**** Available data
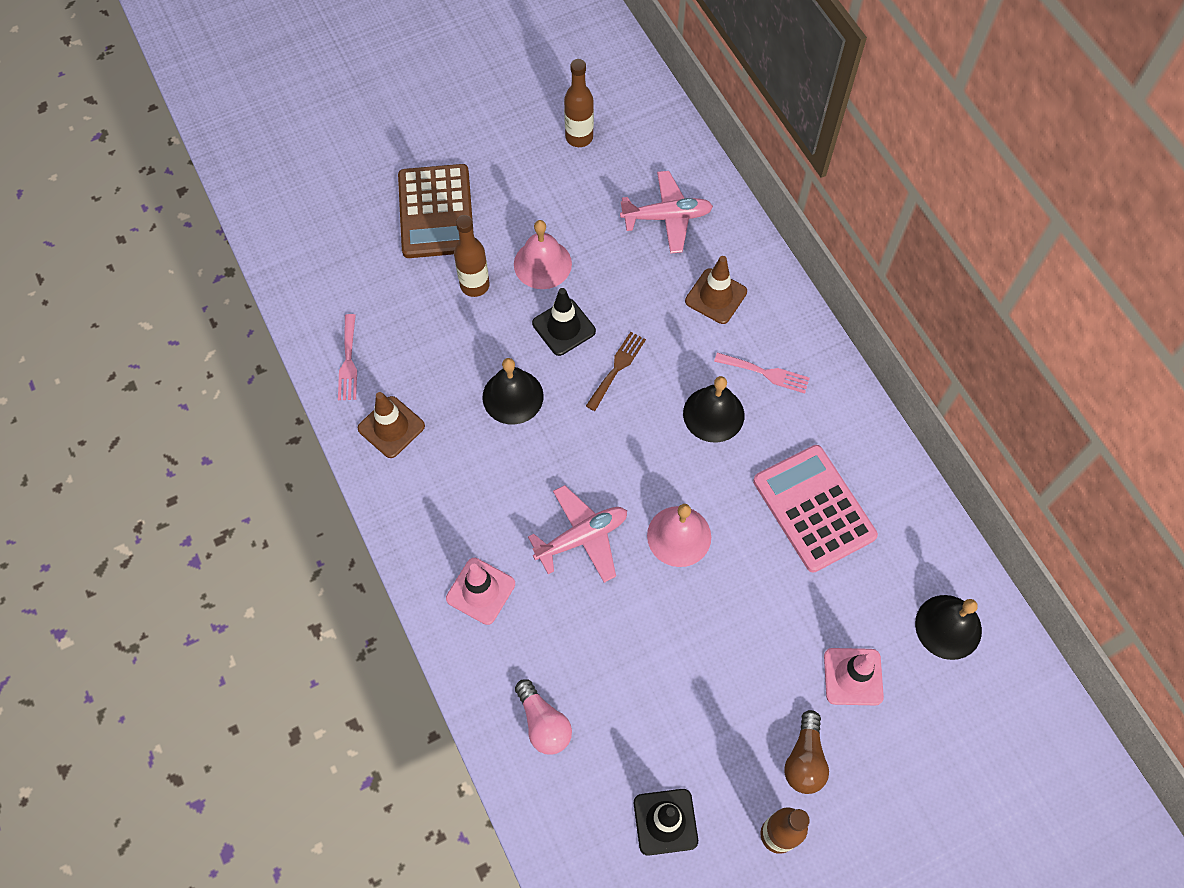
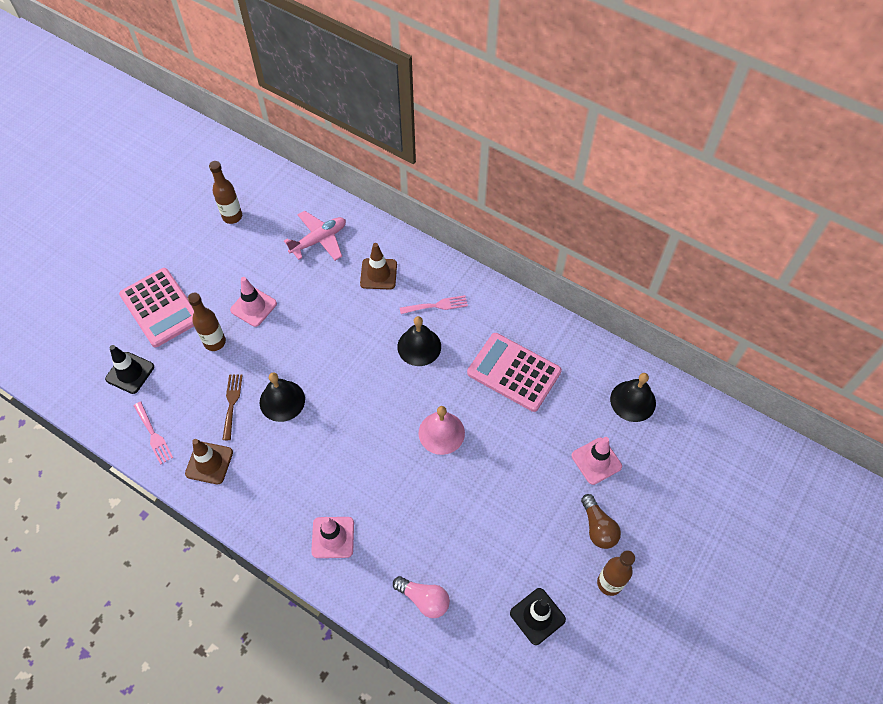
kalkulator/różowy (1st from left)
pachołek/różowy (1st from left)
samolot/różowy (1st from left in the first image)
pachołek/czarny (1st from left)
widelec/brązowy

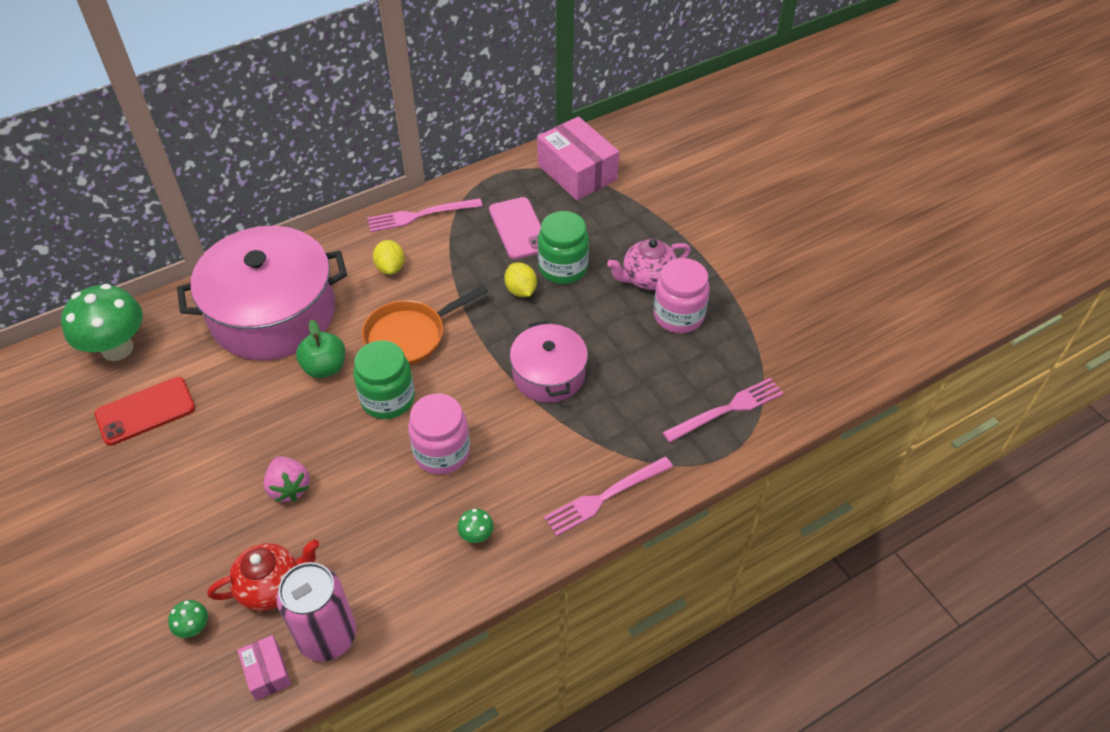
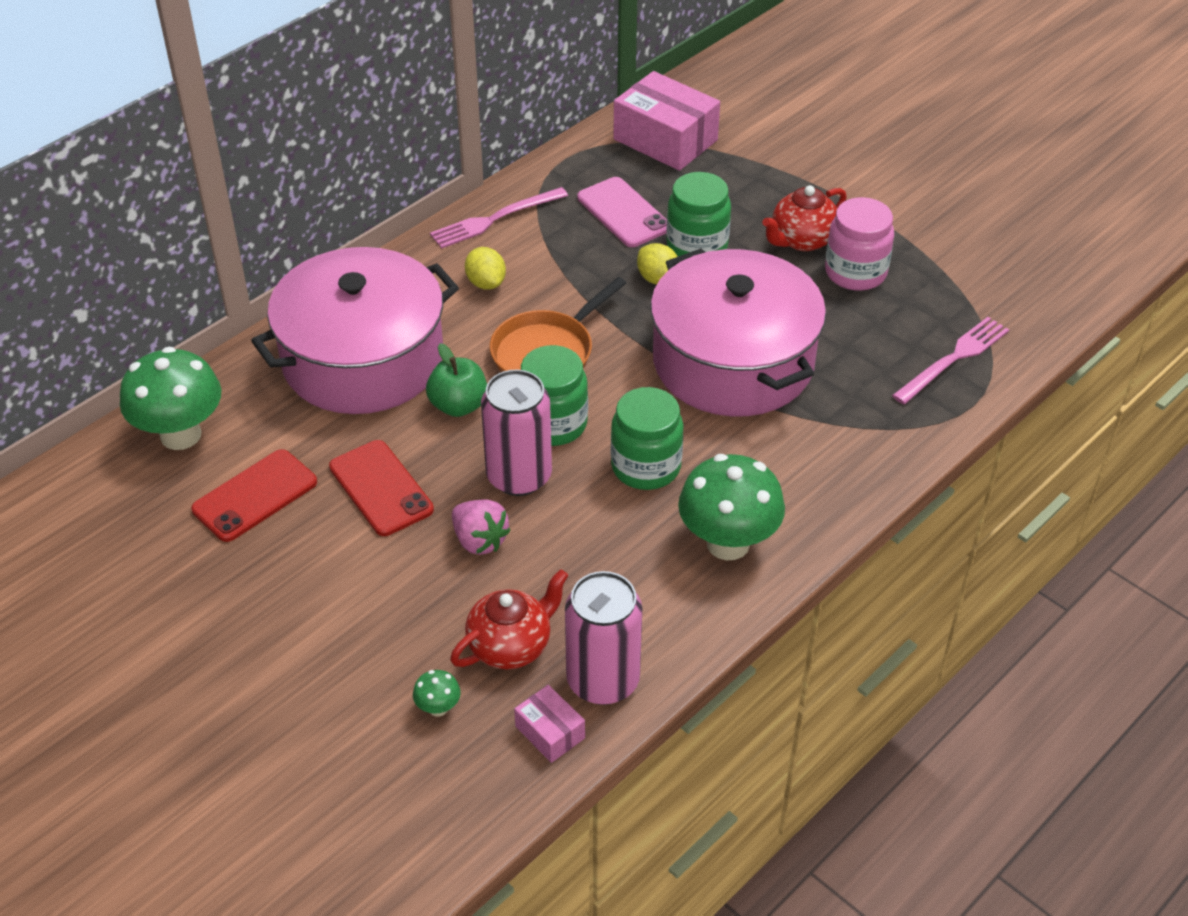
słoik/zielony (2nd from left)
grzyb/zielony (3rd from left)
garnek/różowy (2nd from left)
widelec/różowy (2nd from left in the first image)
imbryk/czerwony (2nd from left)
telefon/czerwony (2nd from left)
puszka/różowy (1st from left)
********
#### What you need to do
Only the lines from the one holding "pachołek/różowy (1st from left)" through the end of the records belong in the answer, copied exactly and without pictures.

#### Result
pachołek/różowy (1st from left)
samolot/różowy (1st from left in the first image)
pachołek/czarny (1st from left)
widelec/brązowy

słoik/zielony (2nd from left)
grzyb/zielony (3rd from left)
garnek/różowy (2nd from left)
widelec/różowy (2nd from left in the first image)
imbryk/czerwony (2nd from left)
telefon/czerwony (2nd from left)
puszka/różowy (1st from left)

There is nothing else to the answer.